Data extracted from a collection:
== Segment start ==

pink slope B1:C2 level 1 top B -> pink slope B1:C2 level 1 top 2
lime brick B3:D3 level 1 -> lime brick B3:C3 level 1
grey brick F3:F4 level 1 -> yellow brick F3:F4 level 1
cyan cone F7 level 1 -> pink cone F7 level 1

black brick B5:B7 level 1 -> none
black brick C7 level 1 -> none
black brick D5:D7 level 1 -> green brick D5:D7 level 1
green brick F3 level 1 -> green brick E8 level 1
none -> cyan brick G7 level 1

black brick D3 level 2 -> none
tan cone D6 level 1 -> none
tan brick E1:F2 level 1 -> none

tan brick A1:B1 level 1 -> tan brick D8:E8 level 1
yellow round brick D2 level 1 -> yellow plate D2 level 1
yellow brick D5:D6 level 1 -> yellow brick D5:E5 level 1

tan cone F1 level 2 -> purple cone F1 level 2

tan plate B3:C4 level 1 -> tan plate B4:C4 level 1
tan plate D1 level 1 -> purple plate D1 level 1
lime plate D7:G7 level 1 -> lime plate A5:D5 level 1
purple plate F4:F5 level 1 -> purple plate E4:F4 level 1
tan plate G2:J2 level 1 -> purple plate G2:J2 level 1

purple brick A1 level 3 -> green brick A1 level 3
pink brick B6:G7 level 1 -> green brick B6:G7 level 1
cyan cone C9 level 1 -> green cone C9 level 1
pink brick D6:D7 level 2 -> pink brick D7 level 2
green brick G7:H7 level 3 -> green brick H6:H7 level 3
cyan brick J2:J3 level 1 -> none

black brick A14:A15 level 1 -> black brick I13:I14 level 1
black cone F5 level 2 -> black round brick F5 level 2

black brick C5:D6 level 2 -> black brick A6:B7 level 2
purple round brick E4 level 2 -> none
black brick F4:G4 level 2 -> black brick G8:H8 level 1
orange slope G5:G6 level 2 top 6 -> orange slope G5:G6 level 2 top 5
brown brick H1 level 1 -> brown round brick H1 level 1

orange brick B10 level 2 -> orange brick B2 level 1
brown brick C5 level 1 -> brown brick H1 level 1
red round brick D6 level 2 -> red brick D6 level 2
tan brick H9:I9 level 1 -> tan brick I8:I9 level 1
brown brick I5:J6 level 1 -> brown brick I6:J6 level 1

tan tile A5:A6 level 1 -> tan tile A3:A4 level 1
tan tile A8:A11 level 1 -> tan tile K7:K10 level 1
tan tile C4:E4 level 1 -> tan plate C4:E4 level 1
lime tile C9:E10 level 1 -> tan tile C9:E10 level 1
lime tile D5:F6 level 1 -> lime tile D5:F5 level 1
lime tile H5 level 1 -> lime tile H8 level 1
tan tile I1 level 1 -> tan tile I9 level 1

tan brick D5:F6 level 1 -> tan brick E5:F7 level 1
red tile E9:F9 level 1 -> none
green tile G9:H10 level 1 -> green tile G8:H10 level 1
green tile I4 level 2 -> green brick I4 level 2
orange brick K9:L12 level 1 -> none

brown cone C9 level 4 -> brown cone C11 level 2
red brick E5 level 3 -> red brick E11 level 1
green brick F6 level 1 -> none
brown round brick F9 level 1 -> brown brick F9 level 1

== Segment end ==

* **TASK DIRECTIONS**
Give an exact copy of all the data shown above.

* **SOLUTION TO THIS EXERCISE**
pink slope B1:C2 level 1 top B -> pink slope B1:C2 level 1 top 2
lime brick B3:D3 level 1 -> lime brick B3:C3 level 1
grey brick F3:F4 level 1 -> yellow brick F3:F4 level 1
cyan cone F7 level 1 -> pink cone F7 level 1

black brick B5:B7 level 1 -> none
black brick C7 level 1 -> none
black brick D5:D7 level 1 -> green brick D5:D7 level 1
green brick F3 level 1 -> green brick E8 level 1
none -> cyan brick G7 level 1

black brick D3 level 2 -> none
tan cone D6 level 1 -> none
tan brick E1:F2 level 1 -> none

tan brick A1:B1 level 1 -> tan brick D8:E8 level 1
yellow round brick D2 level 1 -> yellow plate D2 level 1
yellow brick D5:D6 level 1 -> yellow brick D5:E5 level 1

tan cone F1 level 2 -> purple cone F1 level 2

tan plate B3:C4 level 1 -> tan plate B4:C4 level 1
tan plate D1 level 1 -> purple plate D1 level 1
lime plate D7:G7 level 1 -> lime plate A5:D5 level 1
purple plate F4:F5 level 1 -> purple plate E4:F4 level 1
tan plate G2:J2 level 1 -> purple plate G2:J2 level 1

purple brick A1 level 3 -> green brick A1 level 3
pink brick B6:G7 level 1 -> green brick B6:G7 level 1
cyan cone C9 level 1 -> green cone C9 level 1
pink brick D6:D7 level 2 -> pink brick D7 level 2
green brick G7:H7 level 3 -> green brick H6:H7 level 3
cyan brick J2:J3 level 1 -> none

black brick A14:A15 level 1 -> black brick I13:I14 level 1
black cone F5 level 2 -> black round brick F5 level 2

black brick C5:D6 level 2 -> black brick A6:B7 level 2
purple round brick E4 level 2 -> none
black brick F4:G4 level 2 -> black brick G8:H8 level 1
orange slope G5:G6 level 2 top 6 -> orange slope G5:G6 level 2 top 5
brown brick H1 level 1 -> brown round brick H1 level 1

orange brick B10 level 2 -> orange brick B2 level 1
brown brick C5 level 1 -> brown brick H1 level 1
red round brick D6 level 2 -> red brick D6 level 2
tan brick H9:I9 level 1 -> tan brick I8:I9 level 1
brown brick I5:J6 level 1 -> brown brick I6:J6 level 1

tan tile A5:A6 level 1 -> tan tile A3:A4 level 1
tan tile A8:A11 level 1 -> tan tile K7:K10 level 1
tan tile C4:E4 level 1 -> tan plate C4:E4 level 1
lime tile C9:E10 level 1 -> tan tile C9:E10 level 1
lime tile D5:F6 level 1 -> lime tile D5:F5 level 1
lime tile H5 level 1 -> lime tile H8 level 1
tan tile I1 level 1 -> tan tile I9 level 1

tan brick D5:F6 level 1 -> tan brick E5:F7 level 1
red tile E9:F9 level 1 -> none
green tile G9:H10 level 1 -> green tile G8:H10 level 1
green tile I4 level 2 -> green brick I4 level 2
orange brick K9:L12 level 1 -> none

brown cone C9 level 4 -> brown cone C11 level 2
red brick E5 level 3 -> red brick E11 level 1
green brick F6 level 1 -> none
brown round brick F9 level 1 -> brown brick F9 level 1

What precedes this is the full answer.